**Exercise instructions**
Exclude the pictures and reproduce exactly the lines that run from the one holding "(707, 534) = (327, 423): brown" to the end of the entries below.

□ □ □ □ □ □ □

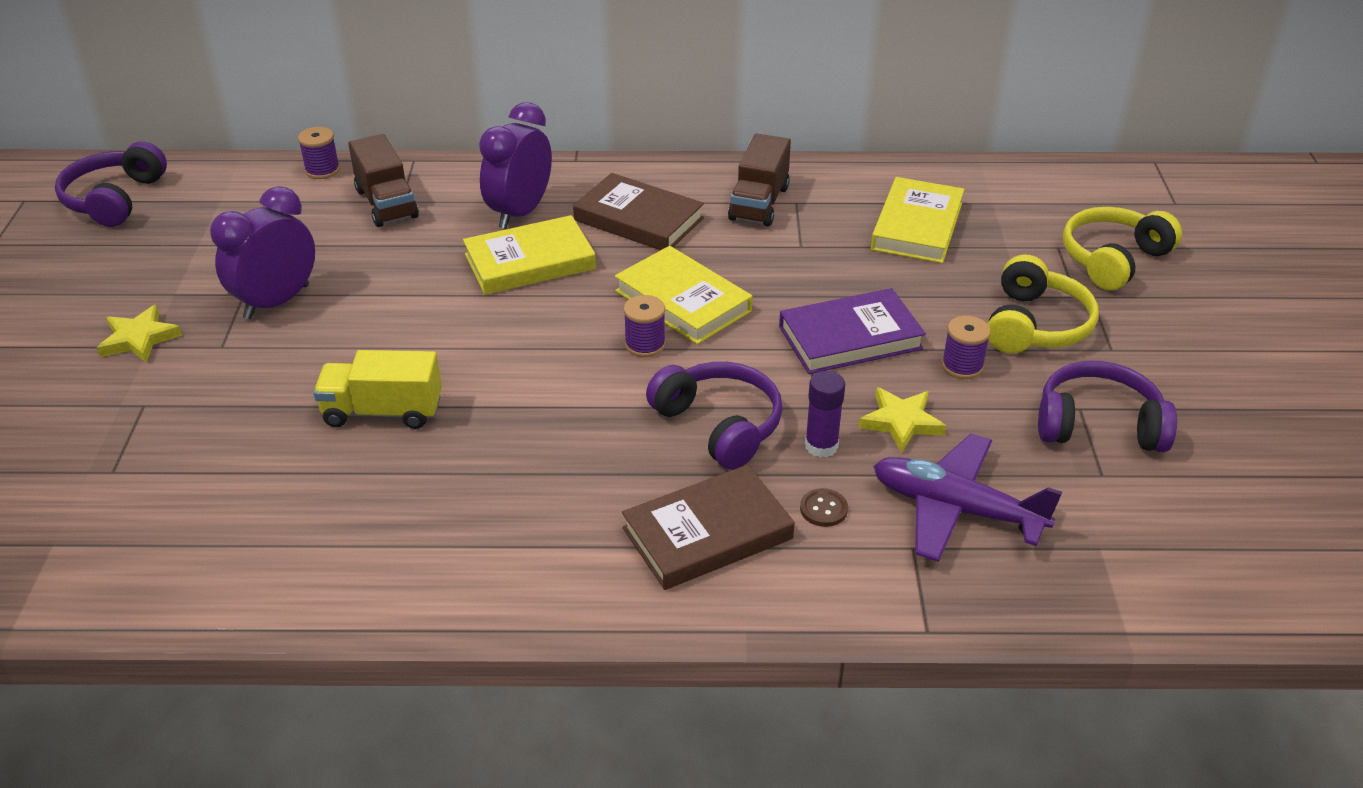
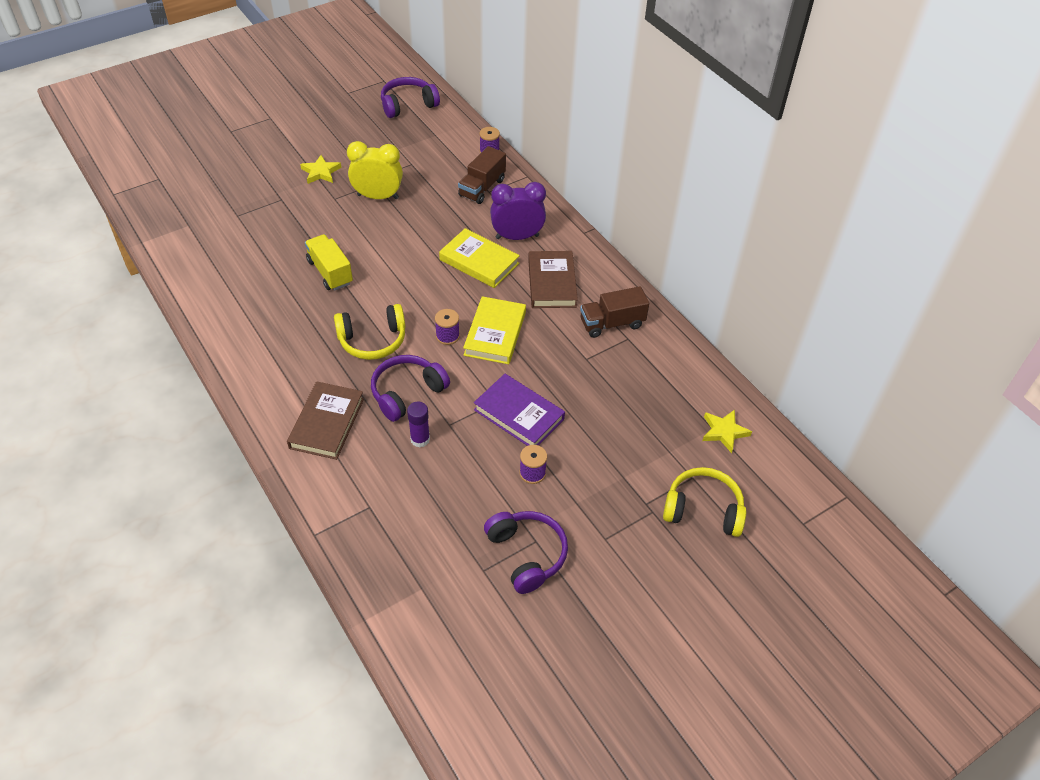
camera: 55 degrees right, 10 degrees up
(277, 302) = (378, 196): purple clock -> yellow clock
(707, 534) = (327, 423): brown book -> brown book turned 75 degrees clockwise
(719, 425) = (407, 393): purple headphones -> purple headphones turned 150 degrees counterclockwise
(823, 509) = (373, 460): brown button -> none
(901, 422) = (463, 464): yellow star -> yellow star (724, 432)
(917, 226) = (652, 401): yellow book -> none
(956, 509) = (410, 514): purple plane -> none
(1035, 325) = (599, 493): yellow headphones -> yellow headphones (372, 340)

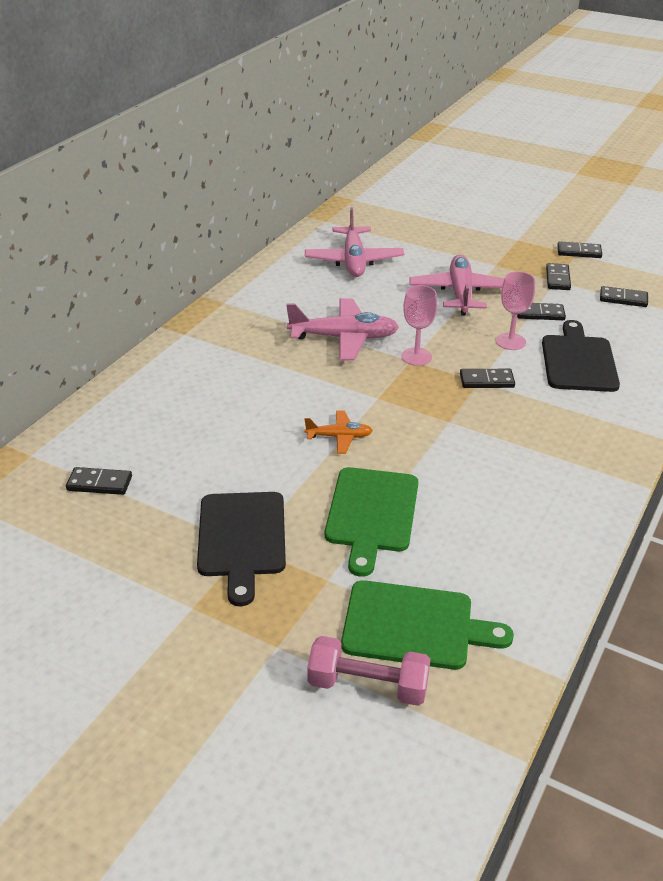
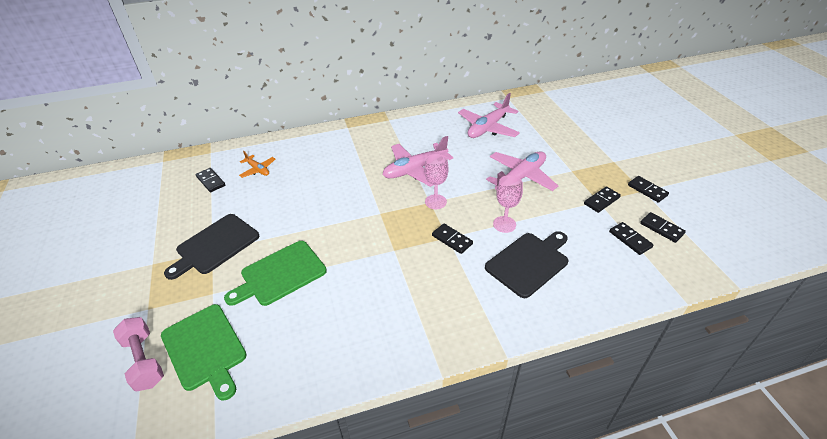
camera: 45 degrees right, 5 degrees up
(339, 437) = (330, 223): orange plane -> orange plane (258, 170)
(344, 338) = (415, 169): pink plane -> pink plane turned 105 degrees clockwise
(540, 313) = (552, 217): black domino -> black domino (661, 228)

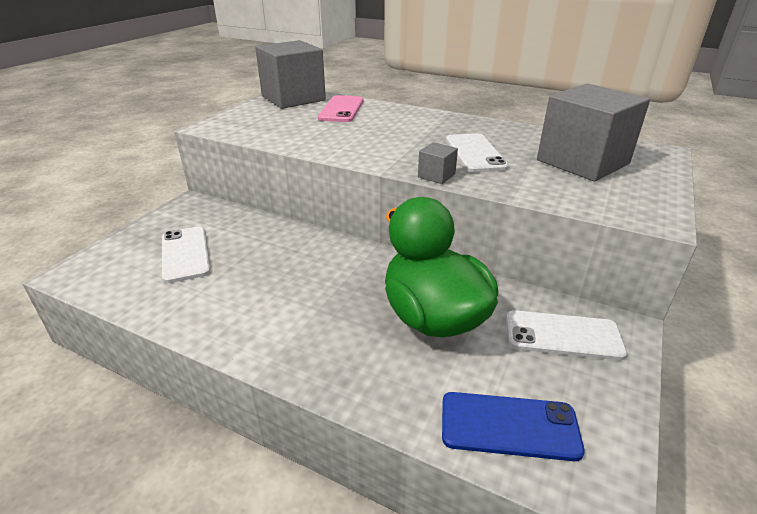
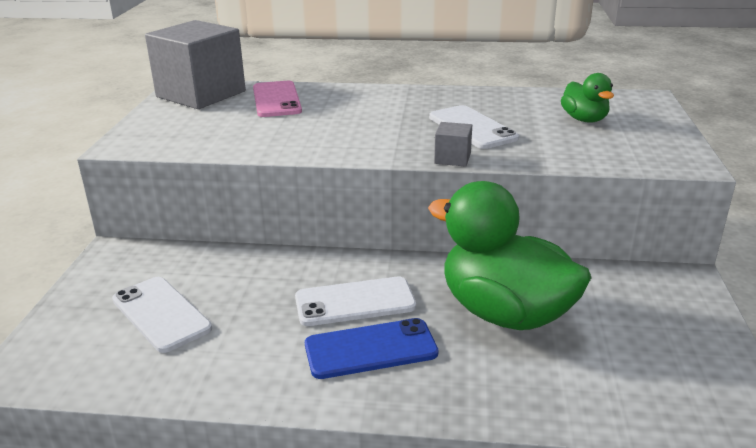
camera: 20 degrees left, 5 degrees down
(509, 426) = (644, 394): blue phone -> blue phone (371, 349)
(563, 335) = (638, 299): white phone -> white phone (355, 302)
(582, 162) = (584, 119): grey cube -> green duck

□ □ □ □ □ □ □

**Answer to the problem**
(707, 534) = (327, 423): brown book -> brown book turned 75 degrees clockwise
(719, 425) = (407, 393): purple headphones -> purple headphones turned 150 degrees counterclockwise
(823, 509) = (373, 460): brown button -> none
(901, 422) = (463, 464): yellow star -> yellow star (724, 432)
(917, 226) = (652, 401): yellow book -> none
(956, 509) = (410, 514): purple plane -> none
(1035, 325) = (599, 493): yellow headphones -> yellow headphones (372, 340)

camera: 45 degrees right, 5 degrees up
(339, 437) = (330, 223): orange plane -> orange plane (258, 170)
(344, 338) = (415, 169): pink plane -> pink plane turned 105 degrees clockwise
(540, 313) = (552, 217): black domino -> black domino (661, 228)

camera: 20 degrees left, 5 degrees down
(509, 426) = (644, 394): blue phone -> blue phone (371, 349)
(563, 335) = (638, 299): white phone -> white phone (355, 302)
(582, 162) = (584, 119): grey cube -> green duck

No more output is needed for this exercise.